##### SOURCE MATERIAL

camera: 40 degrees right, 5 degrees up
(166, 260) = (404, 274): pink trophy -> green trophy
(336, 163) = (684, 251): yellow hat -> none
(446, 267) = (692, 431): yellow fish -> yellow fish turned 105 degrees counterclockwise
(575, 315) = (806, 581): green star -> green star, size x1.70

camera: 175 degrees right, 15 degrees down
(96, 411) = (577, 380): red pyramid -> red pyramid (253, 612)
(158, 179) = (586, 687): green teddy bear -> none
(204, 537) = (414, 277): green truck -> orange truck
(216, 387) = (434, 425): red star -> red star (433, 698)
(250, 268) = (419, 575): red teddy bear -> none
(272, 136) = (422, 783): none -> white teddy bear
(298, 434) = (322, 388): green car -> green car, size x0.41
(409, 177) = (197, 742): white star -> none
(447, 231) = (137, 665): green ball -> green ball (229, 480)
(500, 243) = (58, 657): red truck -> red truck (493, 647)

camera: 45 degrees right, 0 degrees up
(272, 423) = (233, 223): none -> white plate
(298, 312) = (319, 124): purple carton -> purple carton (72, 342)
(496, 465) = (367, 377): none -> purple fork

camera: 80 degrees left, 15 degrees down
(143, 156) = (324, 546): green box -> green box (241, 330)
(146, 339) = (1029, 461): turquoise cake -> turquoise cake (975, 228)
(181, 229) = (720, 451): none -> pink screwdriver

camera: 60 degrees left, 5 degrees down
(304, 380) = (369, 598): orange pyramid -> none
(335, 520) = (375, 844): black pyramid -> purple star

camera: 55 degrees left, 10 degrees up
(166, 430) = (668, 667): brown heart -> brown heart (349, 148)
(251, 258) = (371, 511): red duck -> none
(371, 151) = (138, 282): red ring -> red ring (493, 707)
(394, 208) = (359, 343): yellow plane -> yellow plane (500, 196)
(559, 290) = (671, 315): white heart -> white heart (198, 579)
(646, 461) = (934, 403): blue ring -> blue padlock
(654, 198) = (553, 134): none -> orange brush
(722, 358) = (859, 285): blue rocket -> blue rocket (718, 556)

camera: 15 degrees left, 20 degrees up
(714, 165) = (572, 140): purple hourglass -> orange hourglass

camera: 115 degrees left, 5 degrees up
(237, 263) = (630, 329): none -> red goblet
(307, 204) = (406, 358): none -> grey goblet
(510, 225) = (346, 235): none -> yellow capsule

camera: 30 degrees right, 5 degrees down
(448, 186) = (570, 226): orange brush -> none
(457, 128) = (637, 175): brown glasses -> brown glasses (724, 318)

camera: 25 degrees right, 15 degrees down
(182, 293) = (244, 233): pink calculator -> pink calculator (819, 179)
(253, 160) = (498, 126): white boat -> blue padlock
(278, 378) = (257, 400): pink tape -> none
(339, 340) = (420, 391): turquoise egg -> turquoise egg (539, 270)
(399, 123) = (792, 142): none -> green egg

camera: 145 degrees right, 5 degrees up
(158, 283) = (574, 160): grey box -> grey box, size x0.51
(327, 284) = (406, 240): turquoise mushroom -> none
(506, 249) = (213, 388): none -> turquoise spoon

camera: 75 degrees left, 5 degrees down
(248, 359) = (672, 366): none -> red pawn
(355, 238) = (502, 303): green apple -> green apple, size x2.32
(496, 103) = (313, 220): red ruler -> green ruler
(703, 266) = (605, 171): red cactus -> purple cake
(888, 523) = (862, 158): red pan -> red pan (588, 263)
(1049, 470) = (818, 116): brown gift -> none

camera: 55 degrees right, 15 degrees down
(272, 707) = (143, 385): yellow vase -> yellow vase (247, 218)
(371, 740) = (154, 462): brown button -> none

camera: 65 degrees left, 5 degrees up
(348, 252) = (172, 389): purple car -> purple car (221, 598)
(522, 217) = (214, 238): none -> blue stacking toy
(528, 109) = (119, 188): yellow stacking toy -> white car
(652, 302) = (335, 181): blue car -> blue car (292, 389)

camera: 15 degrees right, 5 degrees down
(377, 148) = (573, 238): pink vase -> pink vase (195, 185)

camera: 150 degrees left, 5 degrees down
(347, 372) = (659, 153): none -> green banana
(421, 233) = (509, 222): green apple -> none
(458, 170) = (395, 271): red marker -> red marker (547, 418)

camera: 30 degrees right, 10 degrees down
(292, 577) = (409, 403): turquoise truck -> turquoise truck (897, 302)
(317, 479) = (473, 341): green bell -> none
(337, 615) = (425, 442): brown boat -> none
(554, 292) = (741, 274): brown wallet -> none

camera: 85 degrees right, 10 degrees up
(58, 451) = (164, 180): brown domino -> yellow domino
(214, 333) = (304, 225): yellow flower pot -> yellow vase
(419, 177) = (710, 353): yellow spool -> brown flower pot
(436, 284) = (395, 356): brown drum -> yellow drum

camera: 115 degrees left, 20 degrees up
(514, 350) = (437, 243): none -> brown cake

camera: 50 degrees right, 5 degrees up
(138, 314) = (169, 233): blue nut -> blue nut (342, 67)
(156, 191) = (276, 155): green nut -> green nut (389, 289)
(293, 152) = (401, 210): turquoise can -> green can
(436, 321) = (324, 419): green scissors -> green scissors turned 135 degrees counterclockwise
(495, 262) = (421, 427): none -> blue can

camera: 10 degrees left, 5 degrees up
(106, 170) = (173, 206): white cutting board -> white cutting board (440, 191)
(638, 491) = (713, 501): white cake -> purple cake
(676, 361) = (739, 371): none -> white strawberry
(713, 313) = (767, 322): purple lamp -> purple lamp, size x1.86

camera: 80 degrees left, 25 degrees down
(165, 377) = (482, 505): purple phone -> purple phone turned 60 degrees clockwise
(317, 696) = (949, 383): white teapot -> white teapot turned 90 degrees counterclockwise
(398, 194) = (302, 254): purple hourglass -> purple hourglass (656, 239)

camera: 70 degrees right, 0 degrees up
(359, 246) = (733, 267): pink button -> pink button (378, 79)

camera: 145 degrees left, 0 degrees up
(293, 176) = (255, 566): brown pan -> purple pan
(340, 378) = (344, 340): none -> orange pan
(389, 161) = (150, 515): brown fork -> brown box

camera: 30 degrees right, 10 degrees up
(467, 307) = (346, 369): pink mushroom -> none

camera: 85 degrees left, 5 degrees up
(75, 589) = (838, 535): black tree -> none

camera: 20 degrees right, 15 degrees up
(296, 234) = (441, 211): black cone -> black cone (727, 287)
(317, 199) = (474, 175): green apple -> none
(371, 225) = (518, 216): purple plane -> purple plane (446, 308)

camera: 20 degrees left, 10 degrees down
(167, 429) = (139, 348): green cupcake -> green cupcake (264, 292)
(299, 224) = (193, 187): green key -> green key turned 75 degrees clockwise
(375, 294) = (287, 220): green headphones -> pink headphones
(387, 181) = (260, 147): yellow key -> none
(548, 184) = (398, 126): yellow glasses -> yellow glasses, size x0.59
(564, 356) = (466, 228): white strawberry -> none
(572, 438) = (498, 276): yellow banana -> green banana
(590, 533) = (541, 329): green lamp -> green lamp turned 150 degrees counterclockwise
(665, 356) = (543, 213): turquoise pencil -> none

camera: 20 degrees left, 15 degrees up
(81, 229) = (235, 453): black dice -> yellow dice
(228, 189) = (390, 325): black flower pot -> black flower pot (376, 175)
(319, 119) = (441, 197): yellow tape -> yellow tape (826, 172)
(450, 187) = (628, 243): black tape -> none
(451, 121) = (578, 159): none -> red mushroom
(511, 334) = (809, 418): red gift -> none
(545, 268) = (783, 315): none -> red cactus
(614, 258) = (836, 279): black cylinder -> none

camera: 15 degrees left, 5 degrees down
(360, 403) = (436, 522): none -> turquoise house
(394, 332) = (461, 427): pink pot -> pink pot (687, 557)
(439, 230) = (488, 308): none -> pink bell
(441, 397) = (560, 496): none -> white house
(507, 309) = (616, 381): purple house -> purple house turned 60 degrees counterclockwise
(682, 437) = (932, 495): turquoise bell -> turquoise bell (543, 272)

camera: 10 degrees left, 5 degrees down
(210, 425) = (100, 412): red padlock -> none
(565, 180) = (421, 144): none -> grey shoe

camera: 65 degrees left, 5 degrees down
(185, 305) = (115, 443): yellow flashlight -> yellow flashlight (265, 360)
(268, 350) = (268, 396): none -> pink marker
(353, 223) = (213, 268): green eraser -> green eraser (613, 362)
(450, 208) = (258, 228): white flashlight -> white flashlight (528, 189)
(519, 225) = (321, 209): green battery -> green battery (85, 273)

##########

Report the lines above that have the word "stacking" in them.

> _EXERCISE ANSWER_:
(522, 217) = (214, 238): none -> blue stacking toy
(528, 109) = (119, 188): yellow stacking toy -> white car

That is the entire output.